§ Problem description:
Please copy out the lines of the records from the line with "This is a 0.1" up to and including the last line of the records.

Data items
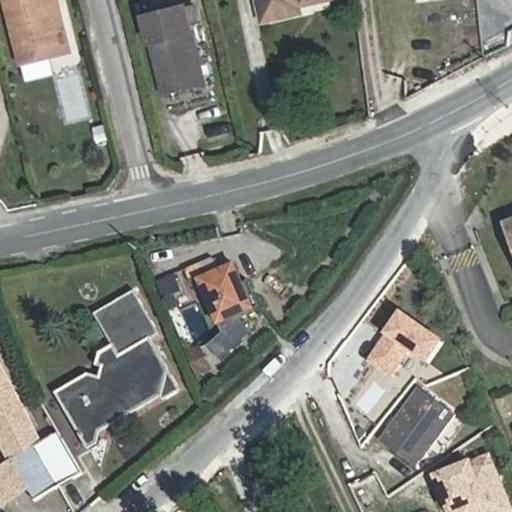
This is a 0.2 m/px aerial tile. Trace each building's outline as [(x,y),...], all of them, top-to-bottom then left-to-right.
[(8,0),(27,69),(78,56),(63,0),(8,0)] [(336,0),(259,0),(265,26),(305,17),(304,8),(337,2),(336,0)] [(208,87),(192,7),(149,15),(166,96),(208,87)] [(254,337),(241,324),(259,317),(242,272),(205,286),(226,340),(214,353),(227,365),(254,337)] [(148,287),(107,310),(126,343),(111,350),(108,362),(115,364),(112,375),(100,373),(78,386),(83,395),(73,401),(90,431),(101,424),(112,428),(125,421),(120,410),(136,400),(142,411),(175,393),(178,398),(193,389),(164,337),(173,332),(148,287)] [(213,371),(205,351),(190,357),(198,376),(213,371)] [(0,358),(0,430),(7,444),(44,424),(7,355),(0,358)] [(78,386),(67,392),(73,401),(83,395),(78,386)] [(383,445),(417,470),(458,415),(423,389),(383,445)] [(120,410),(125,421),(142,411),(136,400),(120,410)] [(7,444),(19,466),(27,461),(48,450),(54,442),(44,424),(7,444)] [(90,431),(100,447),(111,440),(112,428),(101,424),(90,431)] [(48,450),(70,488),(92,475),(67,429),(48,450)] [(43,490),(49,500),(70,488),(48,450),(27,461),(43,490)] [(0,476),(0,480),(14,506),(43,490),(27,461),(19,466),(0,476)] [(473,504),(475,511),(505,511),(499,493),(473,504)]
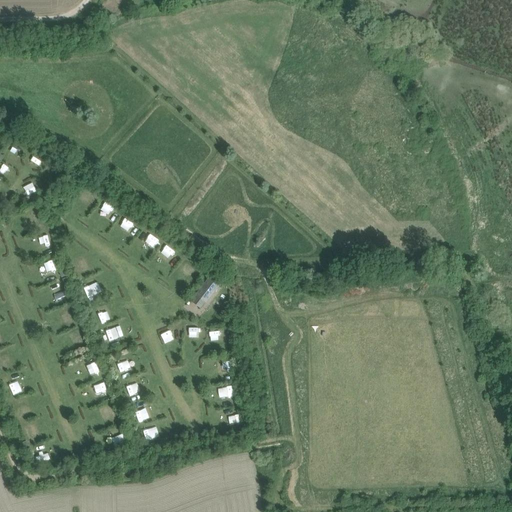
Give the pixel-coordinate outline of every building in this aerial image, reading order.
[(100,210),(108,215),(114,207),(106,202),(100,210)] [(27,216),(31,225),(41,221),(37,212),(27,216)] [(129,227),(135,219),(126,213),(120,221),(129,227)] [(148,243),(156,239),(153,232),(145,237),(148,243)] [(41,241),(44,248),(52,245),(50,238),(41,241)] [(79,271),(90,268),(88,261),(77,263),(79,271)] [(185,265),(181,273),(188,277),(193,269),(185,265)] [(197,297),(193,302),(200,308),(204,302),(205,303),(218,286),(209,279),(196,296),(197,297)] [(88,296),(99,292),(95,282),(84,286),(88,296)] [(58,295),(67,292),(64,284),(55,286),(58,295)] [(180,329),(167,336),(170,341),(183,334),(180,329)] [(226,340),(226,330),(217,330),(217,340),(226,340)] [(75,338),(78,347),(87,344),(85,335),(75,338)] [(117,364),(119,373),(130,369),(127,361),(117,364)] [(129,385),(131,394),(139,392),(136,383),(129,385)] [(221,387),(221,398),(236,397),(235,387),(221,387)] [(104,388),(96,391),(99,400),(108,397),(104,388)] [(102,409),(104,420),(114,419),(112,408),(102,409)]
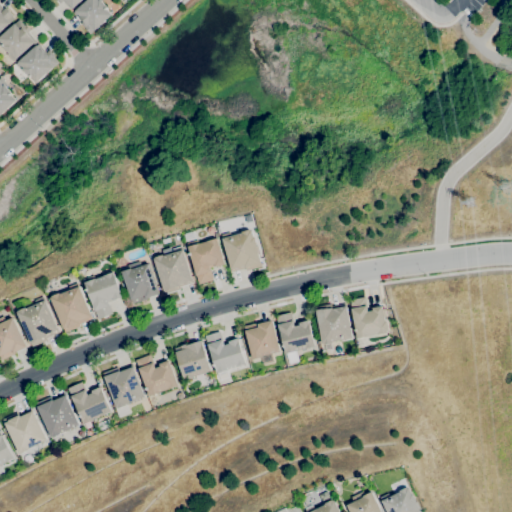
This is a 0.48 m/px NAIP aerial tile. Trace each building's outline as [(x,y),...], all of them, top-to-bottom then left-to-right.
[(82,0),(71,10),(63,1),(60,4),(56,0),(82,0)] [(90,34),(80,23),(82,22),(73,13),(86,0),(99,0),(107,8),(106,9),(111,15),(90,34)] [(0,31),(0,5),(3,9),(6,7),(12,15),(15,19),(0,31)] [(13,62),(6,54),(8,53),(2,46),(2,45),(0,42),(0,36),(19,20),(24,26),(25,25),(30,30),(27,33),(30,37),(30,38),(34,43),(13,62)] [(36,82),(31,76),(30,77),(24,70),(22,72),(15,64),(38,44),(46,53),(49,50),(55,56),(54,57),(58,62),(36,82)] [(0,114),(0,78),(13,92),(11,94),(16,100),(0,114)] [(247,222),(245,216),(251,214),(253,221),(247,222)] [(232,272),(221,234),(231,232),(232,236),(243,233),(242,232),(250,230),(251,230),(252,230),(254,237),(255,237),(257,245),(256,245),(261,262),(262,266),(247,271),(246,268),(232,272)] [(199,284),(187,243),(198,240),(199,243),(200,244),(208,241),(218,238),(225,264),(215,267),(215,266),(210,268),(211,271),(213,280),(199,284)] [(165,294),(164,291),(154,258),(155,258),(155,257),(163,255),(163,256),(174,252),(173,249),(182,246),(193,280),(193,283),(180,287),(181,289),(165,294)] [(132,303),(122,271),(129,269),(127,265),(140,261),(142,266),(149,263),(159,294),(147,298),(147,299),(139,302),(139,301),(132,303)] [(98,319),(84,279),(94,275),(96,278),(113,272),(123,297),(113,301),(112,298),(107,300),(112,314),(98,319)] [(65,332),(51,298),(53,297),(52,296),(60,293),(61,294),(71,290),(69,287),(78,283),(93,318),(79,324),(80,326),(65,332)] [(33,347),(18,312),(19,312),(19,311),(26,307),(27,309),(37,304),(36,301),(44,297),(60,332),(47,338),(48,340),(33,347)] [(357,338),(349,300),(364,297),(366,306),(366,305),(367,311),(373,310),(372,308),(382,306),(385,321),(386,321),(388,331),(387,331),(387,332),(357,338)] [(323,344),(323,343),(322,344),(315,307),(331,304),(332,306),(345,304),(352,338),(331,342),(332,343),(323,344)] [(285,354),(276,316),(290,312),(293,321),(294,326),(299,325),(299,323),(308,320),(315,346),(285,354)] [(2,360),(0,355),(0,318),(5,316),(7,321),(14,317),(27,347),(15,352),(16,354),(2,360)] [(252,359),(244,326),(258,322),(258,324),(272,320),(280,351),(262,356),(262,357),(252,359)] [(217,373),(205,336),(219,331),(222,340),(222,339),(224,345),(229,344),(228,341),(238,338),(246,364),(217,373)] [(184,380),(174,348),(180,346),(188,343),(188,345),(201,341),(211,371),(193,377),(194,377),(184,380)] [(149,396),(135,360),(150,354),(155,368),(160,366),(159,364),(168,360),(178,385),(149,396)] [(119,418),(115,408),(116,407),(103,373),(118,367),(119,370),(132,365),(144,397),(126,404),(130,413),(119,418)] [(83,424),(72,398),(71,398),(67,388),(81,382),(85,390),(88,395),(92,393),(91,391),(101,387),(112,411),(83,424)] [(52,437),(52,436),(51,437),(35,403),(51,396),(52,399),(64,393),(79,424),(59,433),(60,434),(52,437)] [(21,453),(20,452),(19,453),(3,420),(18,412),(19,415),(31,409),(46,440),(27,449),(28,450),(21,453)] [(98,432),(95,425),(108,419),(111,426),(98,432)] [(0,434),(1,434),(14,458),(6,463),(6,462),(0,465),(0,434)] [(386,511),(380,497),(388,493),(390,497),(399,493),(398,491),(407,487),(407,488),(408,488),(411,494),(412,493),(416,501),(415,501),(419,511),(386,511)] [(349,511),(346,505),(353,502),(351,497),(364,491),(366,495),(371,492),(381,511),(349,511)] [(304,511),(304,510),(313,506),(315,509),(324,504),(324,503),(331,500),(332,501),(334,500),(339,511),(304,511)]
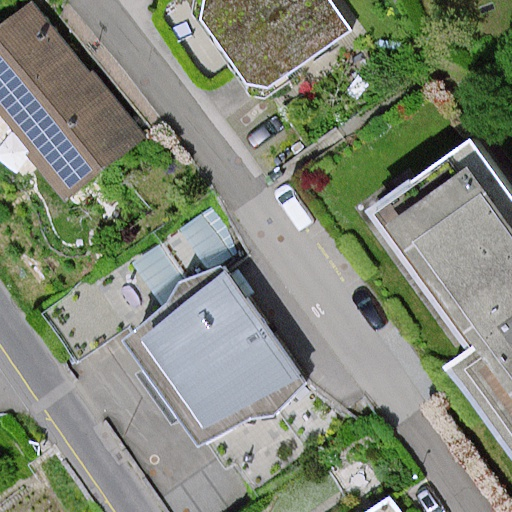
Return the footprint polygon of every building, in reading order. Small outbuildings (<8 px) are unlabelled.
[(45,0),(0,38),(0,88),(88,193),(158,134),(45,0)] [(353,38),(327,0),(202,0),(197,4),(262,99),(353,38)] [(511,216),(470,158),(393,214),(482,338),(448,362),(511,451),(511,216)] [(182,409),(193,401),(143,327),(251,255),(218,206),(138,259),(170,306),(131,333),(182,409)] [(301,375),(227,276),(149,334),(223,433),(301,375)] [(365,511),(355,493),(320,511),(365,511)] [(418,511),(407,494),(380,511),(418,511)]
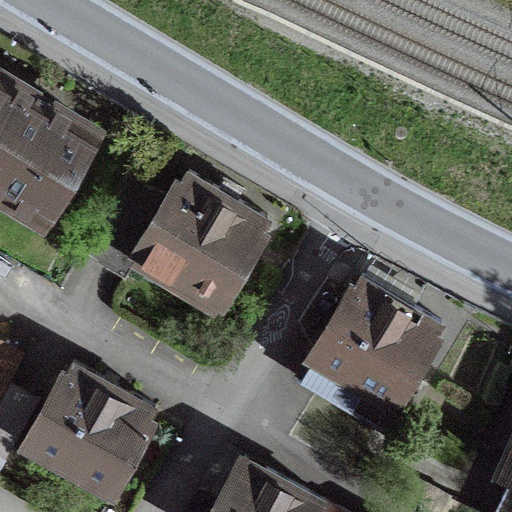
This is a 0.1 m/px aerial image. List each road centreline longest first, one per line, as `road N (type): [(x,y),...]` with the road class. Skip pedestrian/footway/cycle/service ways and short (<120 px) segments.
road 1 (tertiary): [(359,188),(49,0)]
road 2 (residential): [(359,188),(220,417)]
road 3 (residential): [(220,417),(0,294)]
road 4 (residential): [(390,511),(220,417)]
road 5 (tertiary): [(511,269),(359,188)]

§ Output of the task:
This is a 0.1 m/px aerial image. List each road centreline longest first, one per line, as `road N (type): [(x,y),...]` with the road class. Skip pedestrian/footway/cycle/service ways and short (<120 px) segments.
road 1 (tertiary): [(359,188),(49,0)]
road 2 (residential): [(359,188),(220,417)]
road 3 (residential): [(220,417),(0,294)]
road 4 (residential): [(390,511),(220,417)]
road 5 (tertiary): [(511,269),(359,188)]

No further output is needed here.